Stored items from a collection
____________________

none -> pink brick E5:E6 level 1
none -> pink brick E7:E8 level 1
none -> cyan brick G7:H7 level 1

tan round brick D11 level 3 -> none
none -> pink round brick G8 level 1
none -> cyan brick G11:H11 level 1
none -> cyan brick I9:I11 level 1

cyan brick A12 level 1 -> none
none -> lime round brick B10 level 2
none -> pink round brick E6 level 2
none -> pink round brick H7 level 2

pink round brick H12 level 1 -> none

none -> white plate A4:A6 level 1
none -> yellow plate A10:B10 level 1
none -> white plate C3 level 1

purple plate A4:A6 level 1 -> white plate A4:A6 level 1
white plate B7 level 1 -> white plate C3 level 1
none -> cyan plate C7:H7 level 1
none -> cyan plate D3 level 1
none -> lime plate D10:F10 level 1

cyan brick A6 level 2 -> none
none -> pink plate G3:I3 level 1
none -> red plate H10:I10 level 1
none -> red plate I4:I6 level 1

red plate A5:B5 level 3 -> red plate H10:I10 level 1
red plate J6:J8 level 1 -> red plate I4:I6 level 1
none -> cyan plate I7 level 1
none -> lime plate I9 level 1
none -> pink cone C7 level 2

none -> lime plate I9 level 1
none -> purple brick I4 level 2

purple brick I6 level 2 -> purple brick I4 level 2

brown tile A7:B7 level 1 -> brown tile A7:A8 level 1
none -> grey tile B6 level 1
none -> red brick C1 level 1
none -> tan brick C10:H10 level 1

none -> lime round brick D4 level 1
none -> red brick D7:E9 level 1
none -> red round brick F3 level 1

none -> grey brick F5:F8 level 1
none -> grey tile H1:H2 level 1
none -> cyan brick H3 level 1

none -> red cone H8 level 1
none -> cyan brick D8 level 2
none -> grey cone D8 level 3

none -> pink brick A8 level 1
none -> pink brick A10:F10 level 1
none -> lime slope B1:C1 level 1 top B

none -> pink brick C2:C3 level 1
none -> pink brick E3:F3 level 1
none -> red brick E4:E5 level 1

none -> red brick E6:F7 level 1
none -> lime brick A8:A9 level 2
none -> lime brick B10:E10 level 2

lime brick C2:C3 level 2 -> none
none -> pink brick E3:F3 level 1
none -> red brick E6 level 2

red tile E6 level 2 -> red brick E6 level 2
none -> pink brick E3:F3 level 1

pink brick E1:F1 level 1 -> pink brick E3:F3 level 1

____________________

To do: If a line in the data contains the string "cone", copy it.

Answer to the exercise:
none -> pink cone C7 level 2
none -> red cone H8 level 1
none -> grey cone D8 level 3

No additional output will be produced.